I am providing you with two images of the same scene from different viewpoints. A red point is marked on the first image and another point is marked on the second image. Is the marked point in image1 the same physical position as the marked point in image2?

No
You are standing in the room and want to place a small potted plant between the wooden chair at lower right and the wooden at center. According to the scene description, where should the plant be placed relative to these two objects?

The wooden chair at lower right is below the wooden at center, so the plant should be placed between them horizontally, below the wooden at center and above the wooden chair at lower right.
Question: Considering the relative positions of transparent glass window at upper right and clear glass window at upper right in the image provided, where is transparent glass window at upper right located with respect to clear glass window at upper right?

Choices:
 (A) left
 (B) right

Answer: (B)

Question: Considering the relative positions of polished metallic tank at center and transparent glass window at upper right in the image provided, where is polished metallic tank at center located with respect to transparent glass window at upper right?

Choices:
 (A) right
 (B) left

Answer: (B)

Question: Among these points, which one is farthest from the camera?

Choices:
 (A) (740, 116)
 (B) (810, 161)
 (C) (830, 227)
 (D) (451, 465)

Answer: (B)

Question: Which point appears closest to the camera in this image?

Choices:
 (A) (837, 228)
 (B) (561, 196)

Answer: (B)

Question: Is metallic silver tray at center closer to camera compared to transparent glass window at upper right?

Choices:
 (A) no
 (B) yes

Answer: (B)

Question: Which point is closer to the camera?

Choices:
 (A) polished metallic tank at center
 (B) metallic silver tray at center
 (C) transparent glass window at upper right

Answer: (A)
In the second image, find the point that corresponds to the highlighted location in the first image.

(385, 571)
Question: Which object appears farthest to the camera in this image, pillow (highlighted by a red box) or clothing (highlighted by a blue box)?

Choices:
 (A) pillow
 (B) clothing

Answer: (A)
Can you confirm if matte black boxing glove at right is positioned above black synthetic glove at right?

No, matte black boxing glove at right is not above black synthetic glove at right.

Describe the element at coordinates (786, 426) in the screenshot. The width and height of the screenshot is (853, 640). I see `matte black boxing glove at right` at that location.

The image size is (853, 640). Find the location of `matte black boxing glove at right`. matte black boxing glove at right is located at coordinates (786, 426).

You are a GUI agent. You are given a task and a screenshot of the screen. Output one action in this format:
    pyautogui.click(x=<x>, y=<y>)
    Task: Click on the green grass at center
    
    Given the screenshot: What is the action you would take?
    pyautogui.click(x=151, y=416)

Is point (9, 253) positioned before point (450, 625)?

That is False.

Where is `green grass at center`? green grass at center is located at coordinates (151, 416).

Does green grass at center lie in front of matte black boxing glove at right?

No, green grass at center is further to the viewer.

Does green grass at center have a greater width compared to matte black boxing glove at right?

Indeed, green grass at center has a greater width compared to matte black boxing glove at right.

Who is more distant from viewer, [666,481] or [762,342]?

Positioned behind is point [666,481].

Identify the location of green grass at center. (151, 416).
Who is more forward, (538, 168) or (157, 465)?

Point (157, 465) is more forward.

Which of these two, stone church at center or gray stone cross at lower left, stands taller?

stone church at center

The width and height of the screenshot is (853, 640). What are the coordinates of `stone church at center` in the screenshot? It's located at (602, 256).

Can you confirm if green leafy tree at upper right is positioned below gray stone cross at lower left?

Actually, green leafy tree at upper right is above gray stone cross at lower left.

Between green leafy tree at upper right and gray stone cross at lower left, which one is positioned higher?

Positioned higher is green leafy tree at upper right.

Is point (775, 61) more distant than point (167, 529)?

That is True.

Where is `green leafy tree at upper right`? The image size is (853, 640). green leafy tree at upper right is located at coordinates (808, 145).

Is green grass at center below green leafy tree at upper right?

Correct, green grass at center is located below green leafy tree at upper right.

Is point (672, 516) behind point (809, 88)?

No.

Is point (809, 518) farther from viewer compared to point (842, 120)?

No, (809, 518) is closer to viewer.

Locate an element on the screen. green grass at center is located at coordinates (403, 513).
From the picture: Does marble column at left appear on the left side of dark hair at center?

════

GOAL -
Rewrite the data as a numbered list, starting at the line containing "Is point (775, 61)" and running through the last line, both included. Leave out blank lines.

RESPONSE -
1. Is point (775, 61) more distant than point (167, 529)?
2. That is True.
3. Where is `green leafy tree at upper right`? The image size is (853, 640). green leafy tree at upper right is located at coordinates (808, 145).
4. Is green grass at center below green leafy tree at upper right?
5. Correct, green grass at center is located below green leafy tree at upper right.
6. Is point (672, 516) behind point (809, 88)?
7. No.
8. Is point (809, 518) farther from viewer compared to point (842, 120)?
9. No, (809, 518) is closer to viewer.
10. Locate an element on the screen. green grass at center is located at coordinates (403, 513).
11. From the picture: Does marble column at left appear on the left side of dark hair at center?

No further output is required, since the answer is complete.